**EXTRACTED MATERIAL:**
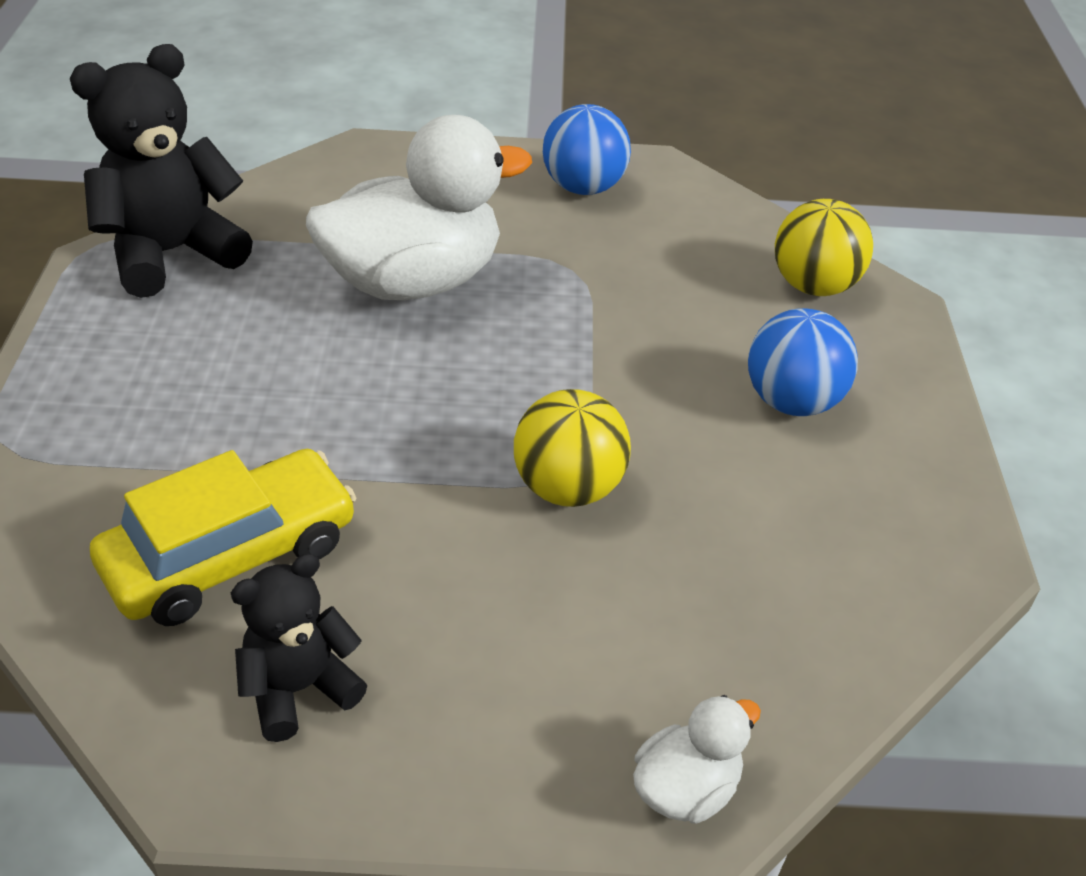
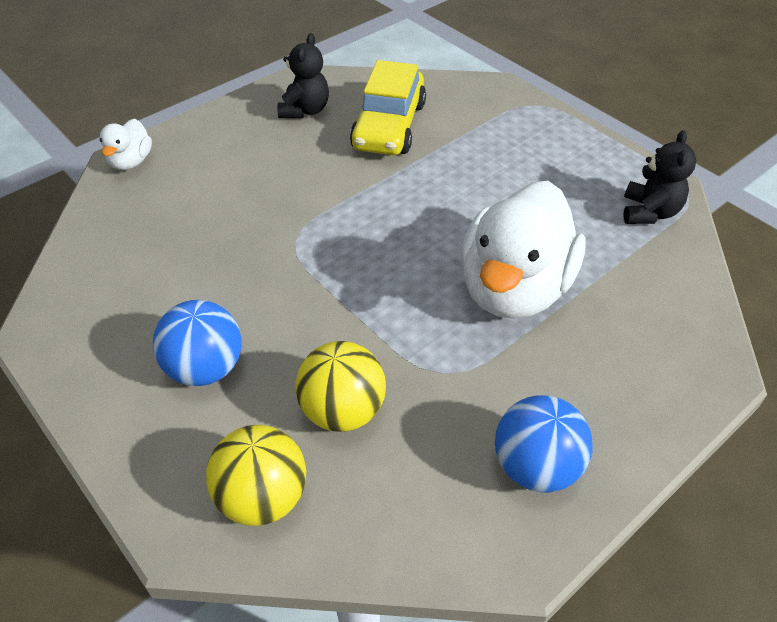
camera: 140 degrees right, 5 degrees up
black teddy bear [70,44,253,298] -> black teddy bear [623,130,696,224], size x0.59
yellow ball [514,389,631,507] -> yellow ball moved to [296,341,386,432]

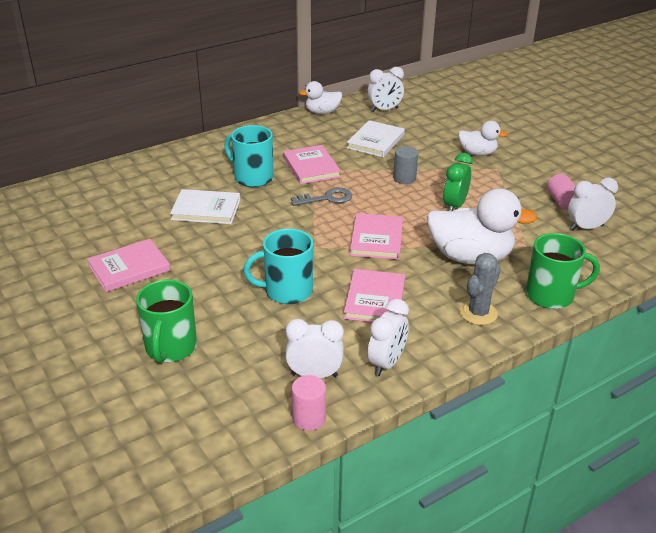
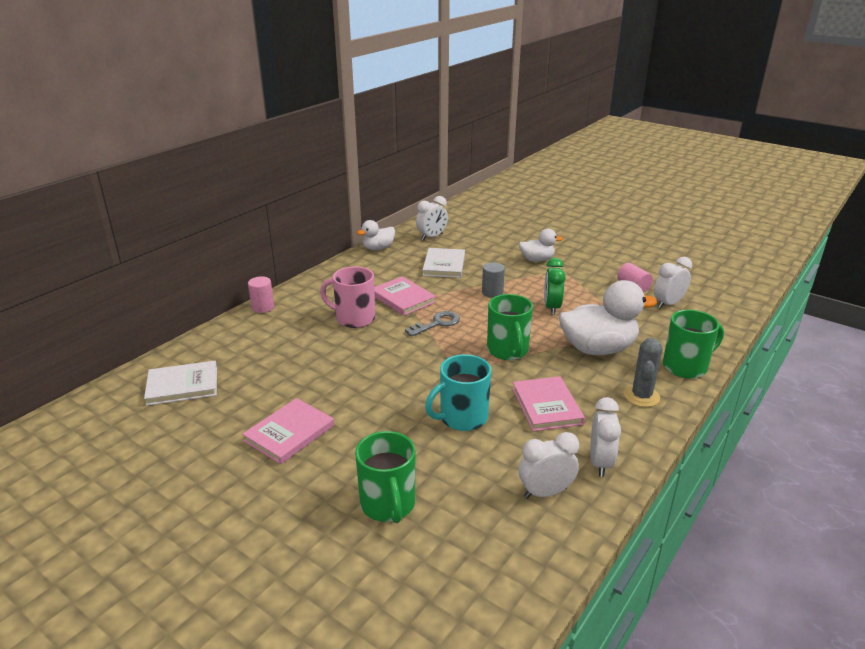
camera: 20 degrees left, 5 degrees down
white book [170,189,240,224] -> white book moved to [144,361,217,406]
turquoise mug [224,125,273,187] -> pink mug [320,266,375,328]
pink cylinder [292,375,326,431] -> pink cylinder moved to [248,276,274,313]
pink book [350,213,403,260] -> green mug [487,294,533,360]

**WHAT YOU HAVE TO DO:** Every line from the one with "black teddy bear [70,44,253,298]" through the end of the records is to be reproduced exactly, and the pictures are to be left out.

**PROBLEM SOLUTION:**
black teddy bear [70,44,253,298] -> black teddy bear [623,130,696,224], size x0.59
yellow ball [514,389,631,507] -> yellow ball moved to [296,341,386,432]

camera: 20 degrees left, 5 degrees down
white book [170,189,240,224] -> white book moved to [144,361,217,406]
turquoise mug [224,125,273,187] -> pink mug [320,266,375,328]
pink cylinder [292,375,326,431] -> pink cylinder moved to [248,276,274,313]
pink book [350,213,403,260] -> green mug [487,294,533,360]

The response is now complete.